#### [About this exercise]
Your job is to set down the stretch of entries that opens with the line containing "likanezen (white) [155" and closes with the line containing "pisezudan (white) [197". Keep both end lines, copy each exactly, and add nothing.

#### [Data]
_ _ _ _ _
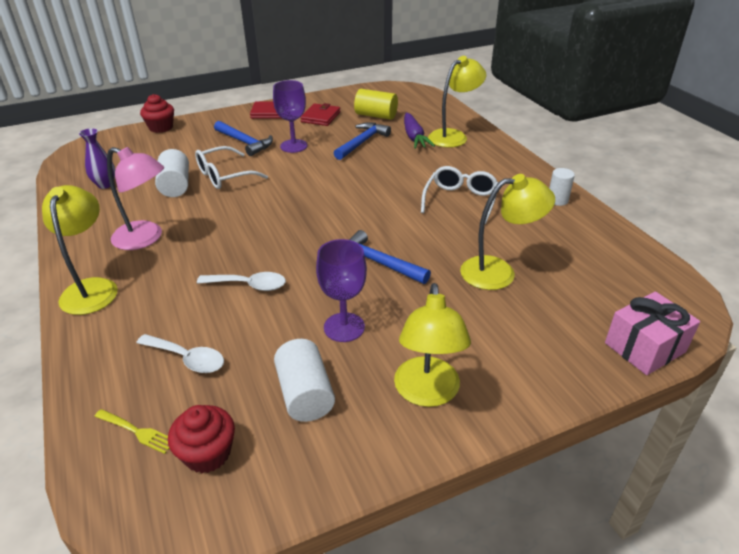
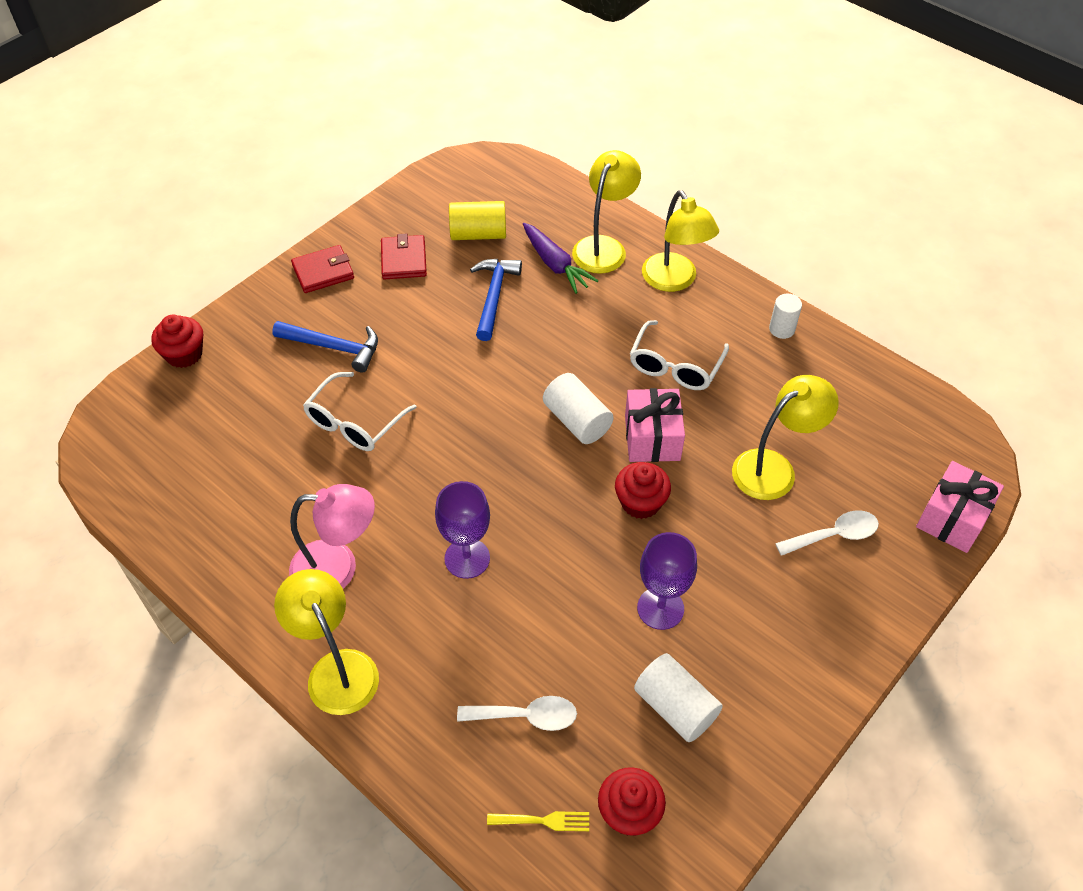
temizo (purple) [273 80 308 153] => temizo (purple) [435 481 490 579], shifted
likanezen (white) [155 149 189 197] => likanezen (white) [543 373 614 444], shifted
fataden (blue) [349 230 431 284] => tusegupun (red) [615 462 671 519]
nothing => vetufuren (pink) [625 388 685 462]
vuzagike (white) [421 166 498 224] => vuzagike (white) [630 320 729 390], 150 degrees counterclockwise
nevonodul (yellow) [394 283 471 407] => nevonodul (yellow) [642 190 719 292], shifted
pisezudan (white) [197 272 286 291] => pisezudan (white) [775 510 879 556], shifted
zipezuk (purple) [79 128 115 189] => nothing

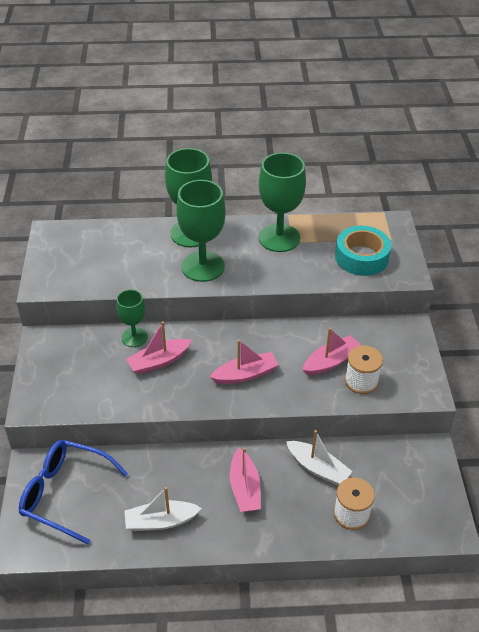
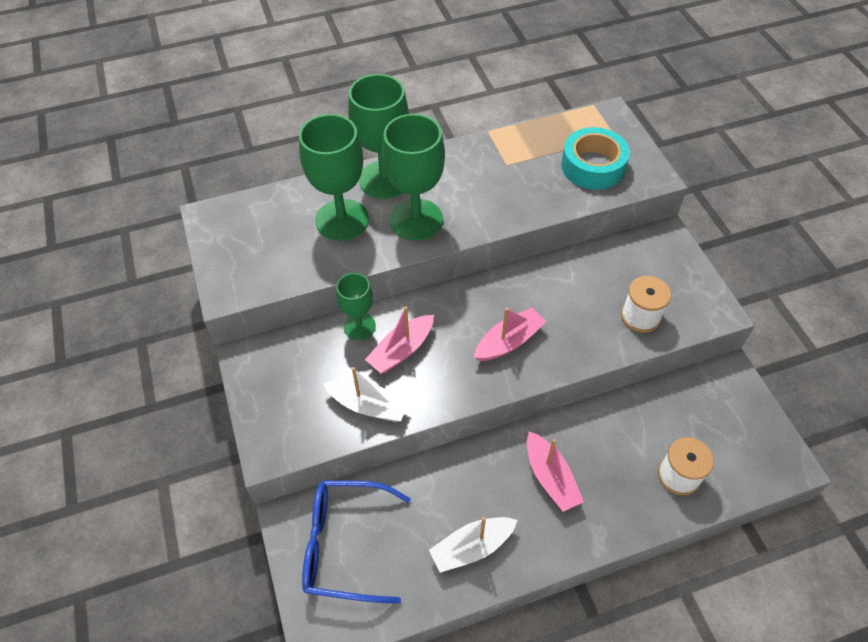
temizo (green) [259 153 306 252] => temizo (green) [299 114 369 241], shifted
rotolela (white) [286 430 352 486] => rotolela (white) [323 367 410 422], shifted
rotolela (pink) [303 328 361 375] => nothing

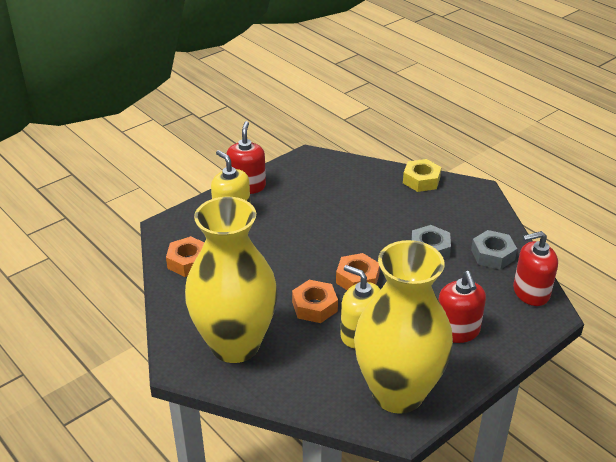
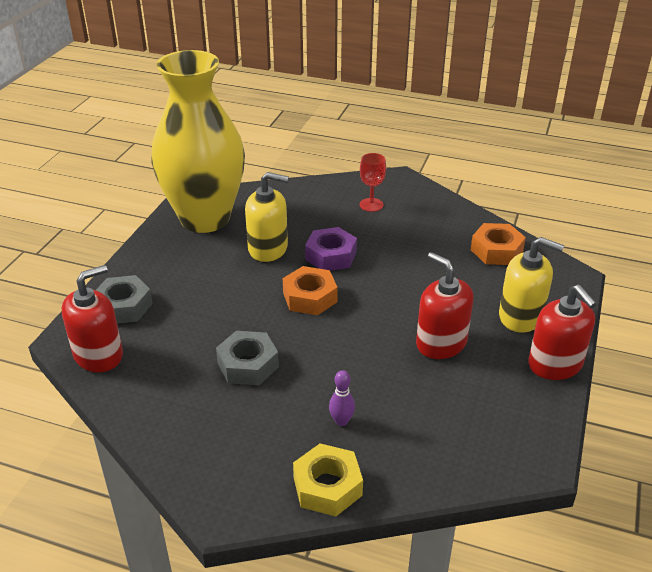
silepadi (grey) [471 230 517 270] => silepadi (grey) [96 275 153 324], shifted
silepadi (orange) [292 280 338 323] => silepadi (purple) [305 227 357 271]
nothing => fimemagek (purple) [329 370 355 426]
zipezuk (yellow) [185 197 278 363] => temizo (red) [360 153 386 212]
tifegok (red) [438 271 486 343] => tifegok (red) [416 252 474 359], shifted

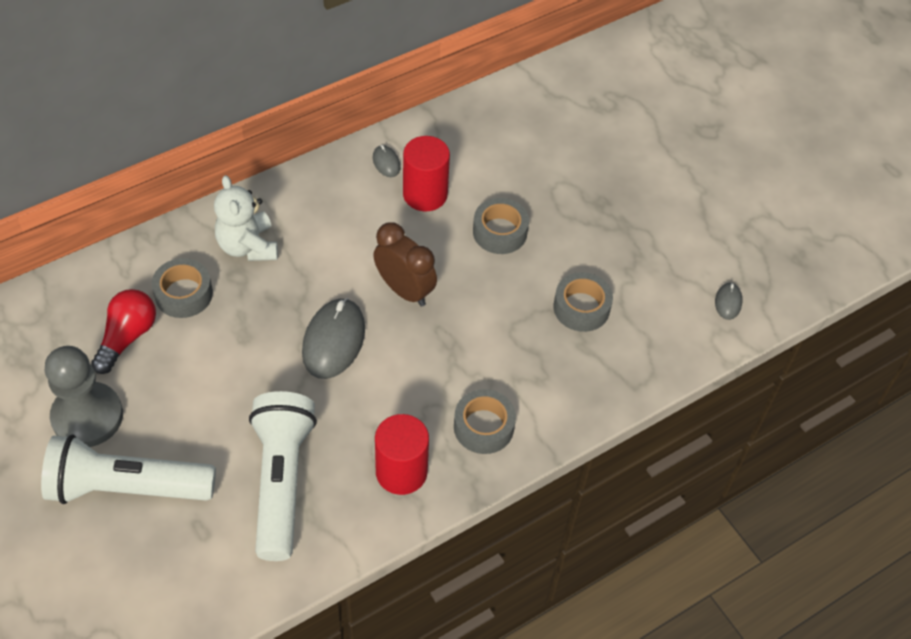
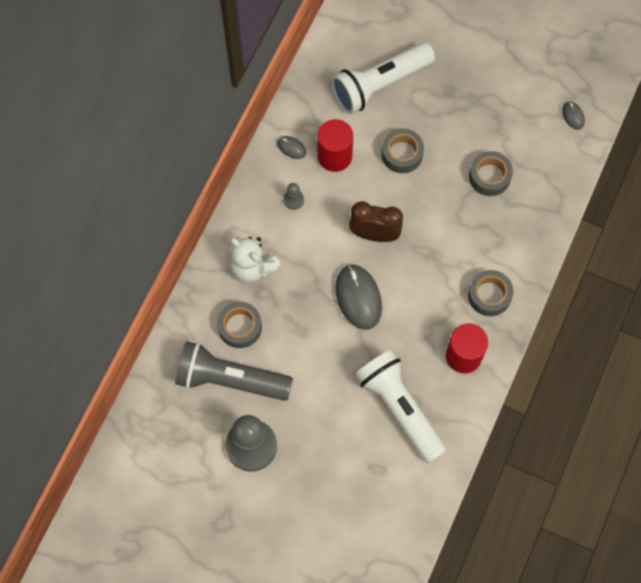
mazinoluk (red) [91 289 156 374] =>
_ _ _ _ _
#### [Answer to this problem]
likanezen (white) [155 149 189 197] => likanezen (white) [543 373 614 444], shifted
fataden (blue) [349 230 431 284] => tusegupun (red) [615 462 671 519]
nothing => vetufuren (pink) [625 388 685 462]
vuzagike (white) [421 166 498 224] => vuzagike (white) [630 320 729 390], 150 degrees counterclockwise
nevonodul (yellow) [394 283 471 407] => nevonodul (yellow) [642 190 719 292], shifted
pisezudan (white) [197 272 286 291] => pisezudan (white) [775 510 879 556], shifted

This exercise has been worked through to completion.